WRITTEN PROBLEM
How many of the lines below contain the string "kern"? Reply with the number alone.

— Start of EXERCISE MATERIAL —

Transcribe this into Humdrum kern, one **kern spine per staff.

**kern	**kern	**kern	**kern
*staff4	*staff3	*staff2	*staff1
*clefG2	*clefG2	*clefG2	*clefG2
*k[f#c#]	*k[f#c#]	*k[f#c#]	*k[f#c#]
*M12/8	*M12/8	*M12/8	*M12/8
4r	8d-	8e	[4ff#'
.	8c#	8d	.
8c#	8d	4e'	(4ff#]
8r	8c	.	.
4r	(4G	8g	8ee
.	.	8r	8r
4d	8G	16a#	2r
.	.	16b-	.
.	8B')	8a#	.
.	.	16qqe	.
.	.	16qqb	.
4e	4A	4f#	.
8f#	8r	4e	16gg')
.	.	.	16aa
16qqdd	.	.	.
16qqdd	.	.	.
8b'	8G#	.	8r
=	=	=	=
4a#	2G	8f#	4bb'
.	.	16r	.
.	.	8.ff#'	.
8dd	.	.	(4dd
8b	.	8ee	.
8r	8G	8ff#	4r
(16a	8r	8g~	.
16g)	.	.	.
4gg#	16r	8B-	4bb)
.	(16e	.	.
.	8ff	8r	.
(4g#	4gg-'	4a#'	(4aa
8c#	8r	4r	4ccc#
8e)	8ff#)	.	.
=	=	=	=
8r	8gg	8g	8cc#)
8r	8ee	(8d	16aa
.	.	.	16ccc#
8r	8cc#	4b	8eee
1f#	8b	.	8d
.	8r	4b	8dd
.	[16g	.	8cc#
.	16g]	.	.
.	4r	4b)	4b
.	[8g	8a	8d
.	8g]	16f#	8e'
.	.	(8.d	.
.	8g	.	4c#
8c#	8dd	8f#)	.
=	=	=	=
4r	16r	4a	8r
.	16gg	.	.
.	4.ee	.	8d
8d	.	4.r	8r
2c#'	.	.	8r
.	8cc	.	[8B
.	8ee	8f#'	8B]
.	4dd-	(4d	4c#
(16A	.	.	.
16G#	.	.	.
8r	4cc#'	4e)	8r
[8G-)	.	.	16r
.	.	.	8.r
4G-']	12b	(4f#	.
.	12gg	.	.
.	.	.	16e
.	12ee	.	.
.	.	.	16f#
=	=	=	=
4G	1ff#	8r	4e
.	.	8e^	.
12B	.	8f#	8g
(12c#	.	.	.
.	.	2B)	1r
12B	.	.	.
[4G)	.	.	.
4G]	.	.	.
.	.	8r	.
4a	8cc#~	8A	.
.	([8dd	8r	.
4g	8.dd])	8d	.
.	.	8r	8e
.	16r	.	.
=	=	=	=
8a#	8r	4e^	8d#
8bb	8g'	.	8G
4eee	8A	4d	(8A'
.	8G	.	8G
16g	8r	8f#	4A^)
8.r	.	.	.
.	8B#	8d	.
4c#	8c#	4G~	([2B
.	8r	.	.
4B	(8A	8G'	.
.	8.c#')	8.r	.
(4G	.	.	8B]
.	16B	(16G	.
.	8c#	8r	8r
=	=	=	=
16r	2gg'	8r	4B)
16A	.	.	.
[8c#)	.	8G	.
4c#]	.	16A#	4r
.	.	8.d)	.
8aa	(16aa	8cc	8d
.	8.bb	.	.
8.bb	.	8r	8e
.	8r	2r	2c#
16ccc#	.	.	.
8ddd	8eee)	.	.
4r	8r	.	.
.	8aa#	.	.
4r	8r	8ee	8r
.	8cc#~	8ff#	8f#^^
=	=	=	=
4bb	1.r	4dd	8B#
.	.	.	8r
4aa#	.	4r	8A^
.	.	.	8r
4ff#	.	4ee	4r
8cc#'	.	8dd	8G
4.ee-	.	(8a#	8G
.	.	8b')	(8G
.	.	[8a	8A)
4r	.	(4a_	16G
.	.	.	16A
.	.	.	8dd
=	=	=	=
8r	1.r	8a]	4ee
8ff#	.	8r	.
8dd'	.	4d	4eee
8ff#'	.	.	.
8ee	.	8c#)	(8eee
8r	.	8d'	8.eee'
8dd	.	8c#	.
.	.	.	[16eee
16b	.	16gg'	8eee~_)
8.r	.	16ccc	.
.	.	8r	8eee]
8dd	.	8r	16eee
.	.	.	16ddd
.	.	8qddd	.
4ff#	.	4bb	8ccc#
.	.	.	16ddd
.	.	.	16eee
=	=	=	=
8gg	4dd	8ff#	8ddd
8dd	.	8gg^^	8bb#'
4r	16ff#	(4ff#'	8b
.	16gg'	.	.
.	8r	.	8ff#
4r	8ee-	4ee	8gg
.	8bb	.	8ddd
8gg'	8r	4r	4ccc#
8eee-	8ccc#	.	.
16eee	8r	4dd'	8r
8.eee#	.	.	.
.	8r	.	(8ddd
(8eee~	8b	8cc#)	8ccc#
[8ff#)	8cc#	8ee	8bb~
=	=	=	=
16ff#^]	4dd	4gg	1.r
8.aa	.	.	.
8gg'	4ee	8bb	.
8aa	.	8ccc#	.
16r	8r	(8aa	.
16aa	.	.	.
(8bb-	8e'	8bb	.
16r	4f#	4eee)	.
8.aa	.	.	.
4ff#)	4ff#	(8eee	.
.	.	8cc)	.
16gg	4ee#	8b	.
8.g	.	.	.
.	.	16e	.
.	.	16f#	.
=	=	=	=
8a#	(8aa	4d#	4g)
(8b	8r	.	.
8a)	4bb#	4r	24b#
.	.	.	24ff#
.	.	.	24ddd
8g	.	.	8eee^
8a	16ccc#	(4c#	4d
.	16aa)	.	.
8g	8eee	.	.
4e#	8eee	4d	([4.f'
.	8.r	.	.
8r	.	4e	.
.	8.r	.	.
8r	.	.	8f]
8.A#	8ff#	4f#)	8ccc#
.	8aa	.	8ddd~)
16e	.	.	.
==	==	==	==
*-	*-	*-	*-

— End of EXERCISE MATERIAL —

ANSWER FOR THE TASK
2